How to complete this task:
Copy down the listing below exactly. Do not include pictures.

═════ Given information

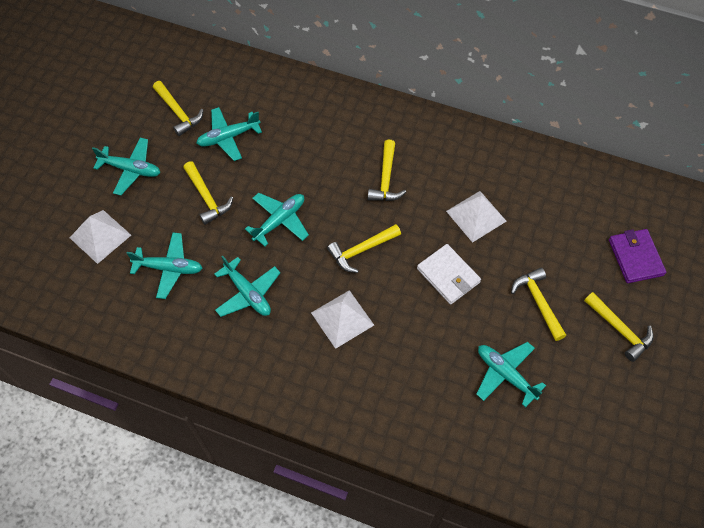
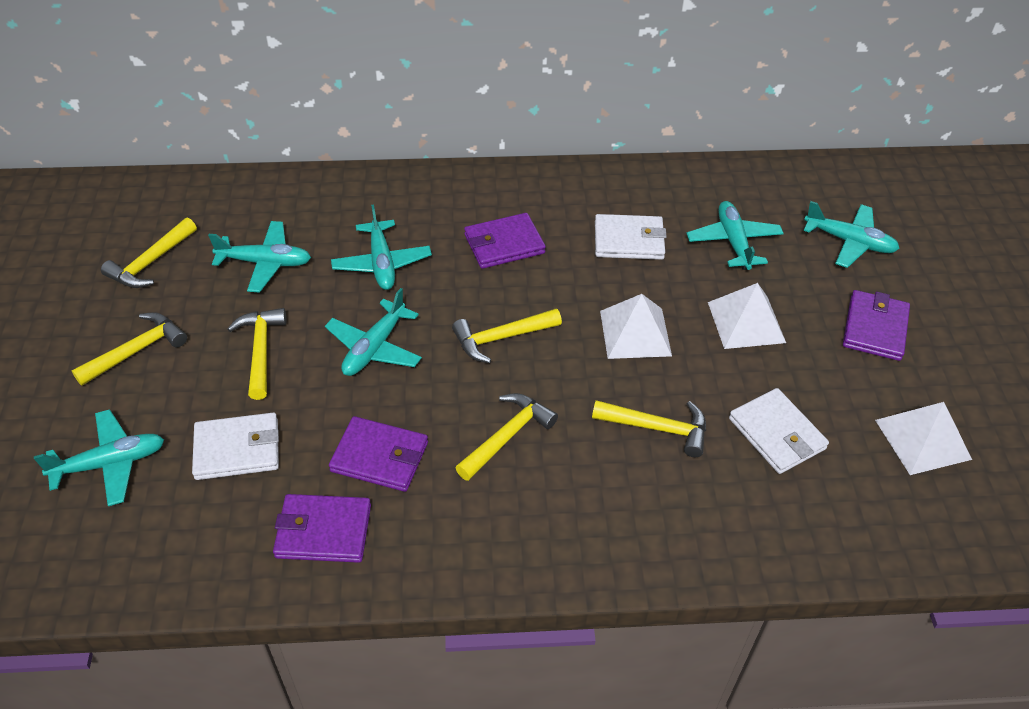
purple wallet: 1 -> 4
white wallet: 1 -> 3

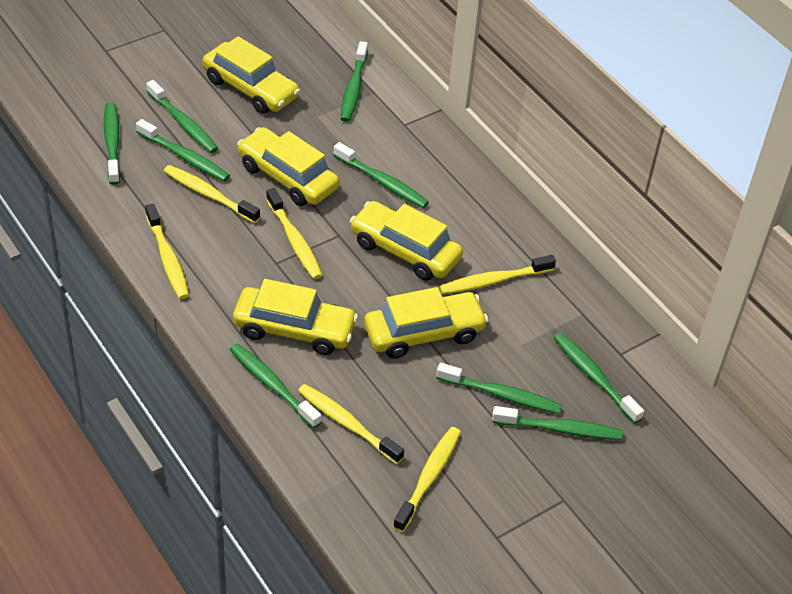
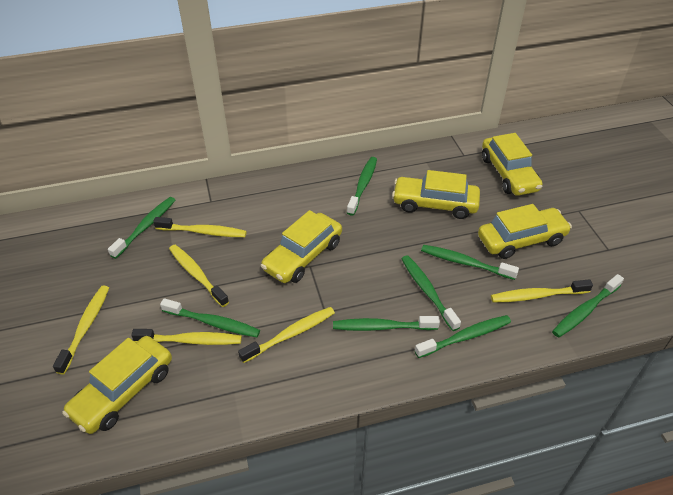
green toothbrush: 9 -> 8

══════════

Finished exercise:
purple wallet: 1 -> 4
white wallet: 1 -> 3

green toothbrush: 9 -> 8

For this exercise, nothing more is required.